═════ SUPPLIED MATERIAL
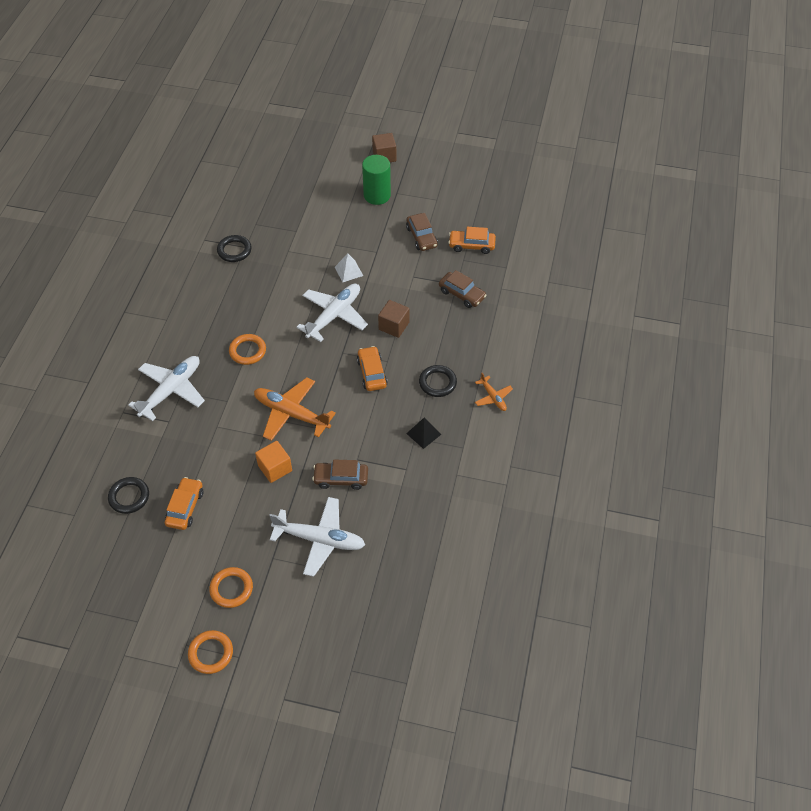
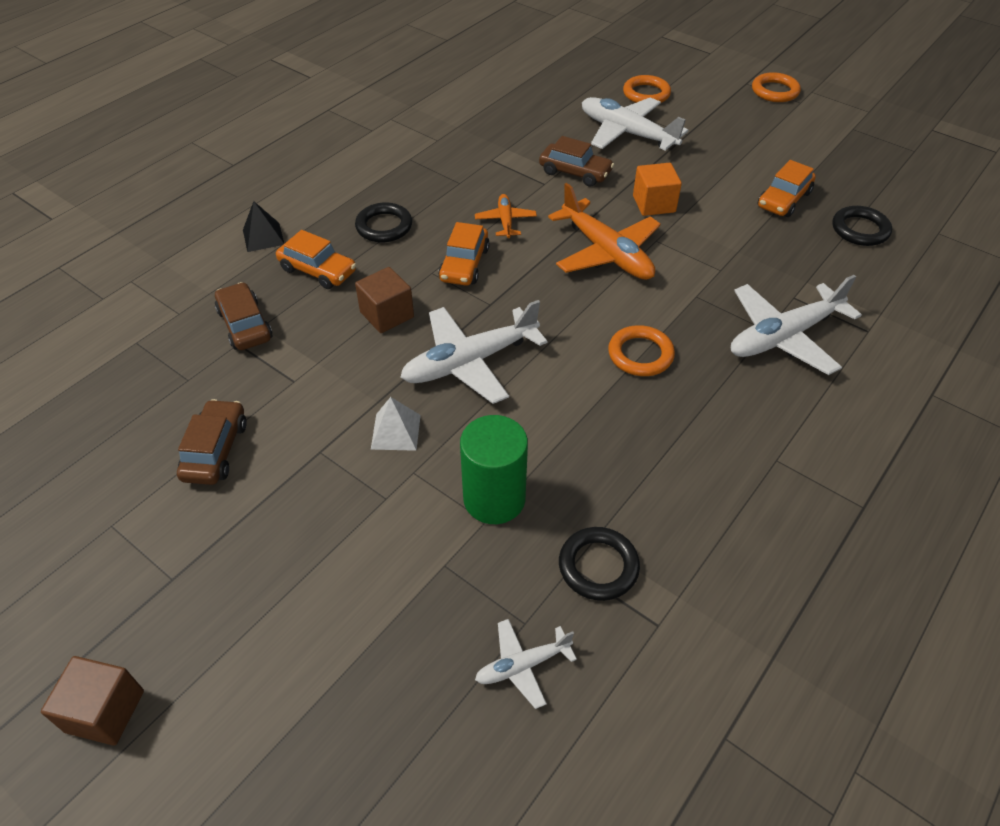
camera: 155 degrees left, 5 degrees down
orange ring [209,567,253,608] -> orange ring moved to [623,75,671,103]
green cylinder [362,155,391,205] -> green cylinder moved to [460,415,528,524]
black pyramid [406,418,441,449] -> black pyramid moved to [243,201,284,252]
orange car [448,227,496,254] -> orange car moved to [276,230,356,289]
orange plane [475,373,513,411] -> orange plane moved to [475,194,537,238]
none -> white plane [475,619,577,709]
══════════
═════ SUPPLIED MATERIAL
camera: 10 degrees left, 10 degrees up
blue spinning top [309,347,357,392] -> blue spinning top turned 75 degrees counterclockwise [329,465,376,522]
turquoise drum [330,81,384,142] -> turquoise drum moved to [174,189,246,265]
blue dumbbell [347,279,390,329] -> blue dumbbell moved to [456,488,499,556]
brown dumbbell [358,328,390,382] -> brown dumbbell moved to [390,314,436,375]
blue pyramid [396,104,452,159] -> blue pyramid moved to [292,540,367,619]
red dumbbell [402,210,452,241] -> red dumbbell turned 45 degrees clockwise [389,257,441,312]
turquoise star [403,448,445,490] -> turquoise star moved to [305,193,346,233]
══════════
▶ **EXERCISE BRIEF**: The response must hold only the lines above from the line with "camera: 155 degrees left, 5 degrees down" through the line with "none -> white plane [475,619,577,709]", each copied exactly, both ends kept.

▶ **OUTPUT FOR THIS TASK**:
camera: 155 degrees left, 5 degrees down
orange ring [209,567,253,608] -> orange ring moved to [623,75,671,103]
green cylinder [362,155,391,205] -> green cylinder moved to [460,415,528,524]
black pyramid [406,418,441,449] -> black pyramid moved to [243,201,284,252]
orange car [448,227,496,254] -> orange car moved to [276,230,356,289]
orange plane [475,373,513,411] -> orange plane moved to [475,194,537,238]
none -> white plane [475,619,577,709]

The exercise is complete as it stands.